►
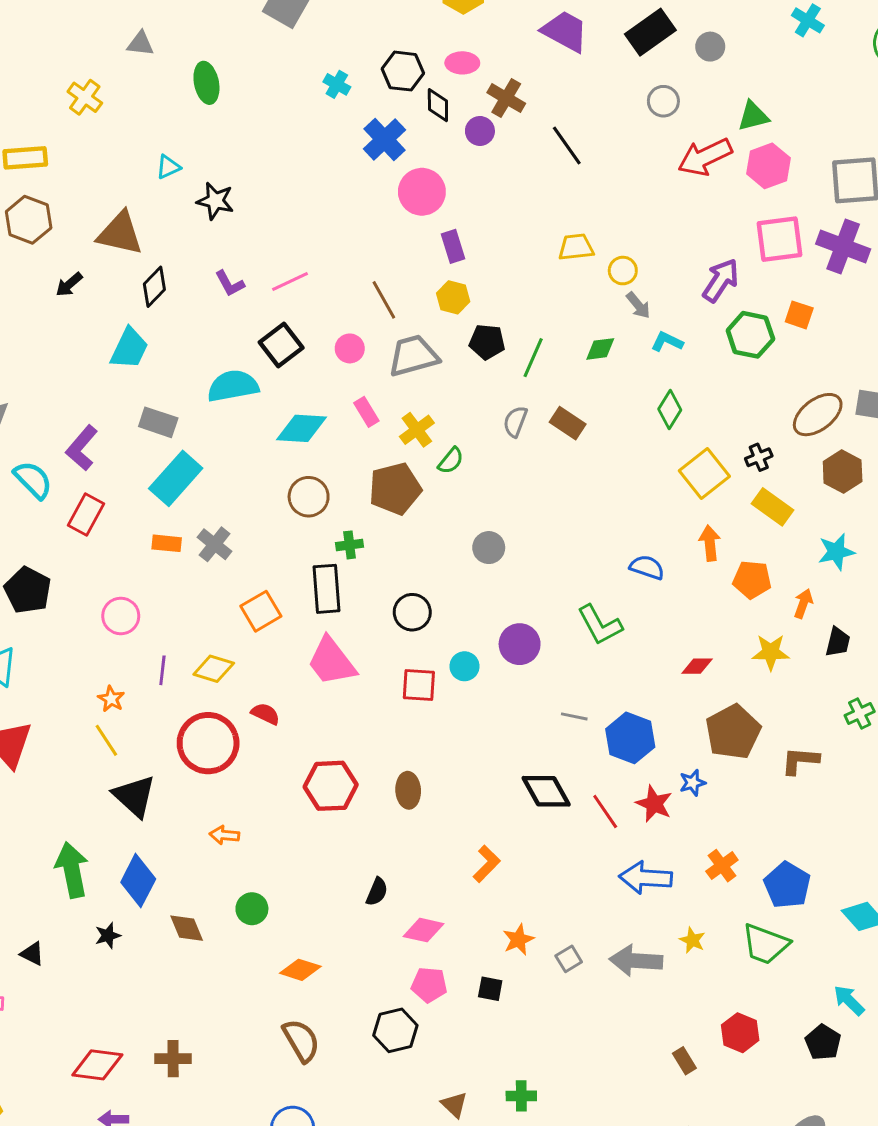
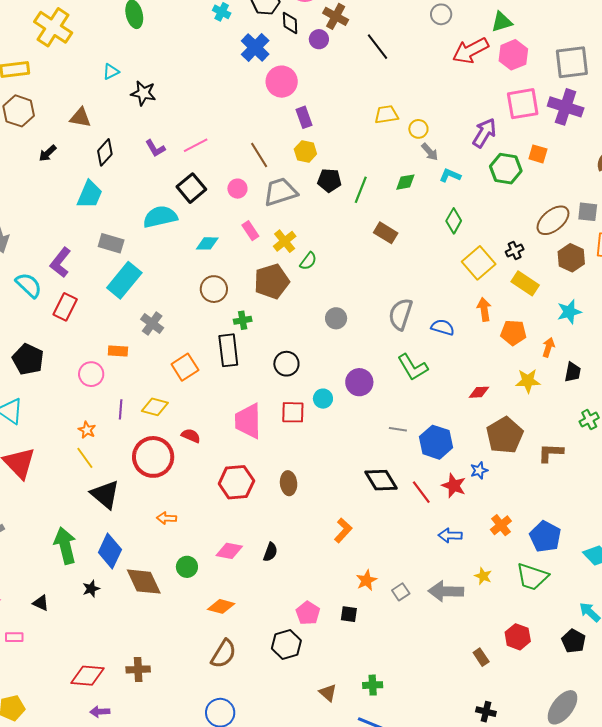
yellow cross: (85, 97) -> (53, 27), size x1.6
brown triangle: (120, 233) -> (80, 118), size x0.7
gray semicircle: (515, 422) -> (401, 314), moved, size x1.5
cyan diamond: (301, 428) -> (207, 243), size x0.7
orange rectangle: (167, 543) -> (118, 351), moved
pink trapezoid: (332, 661) -> (248, 421), moved, turned 39
blue arrow: (646, 878) -> (450, 535), size x0.7
brown diamond: (187, 928) -> (144, 582), size x1.5
pink diamond: (423, 930) -> (229, 551), moved
pink pentagon: (429, 985) -> (308, 613), turned 30
brown semicircle: (301, 1040) -> (224, 654), turned 64

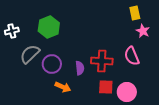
◄
> _What you have to do_: Within the listing above, find the line containing "brown diamond: (187, 928)", then print it and every line after it exactly, leaving out pictures.

> _Result of this exercise_:
brown diamond: (187, 928) -> (144, 582), size x1.5
pink diamond: (423, 930) -> (229, 551), moved
pink pentagon: (429, 985) -> (308, 613), turned 30
brown semicircle: (301, 1040) -> (224, 654), turned 64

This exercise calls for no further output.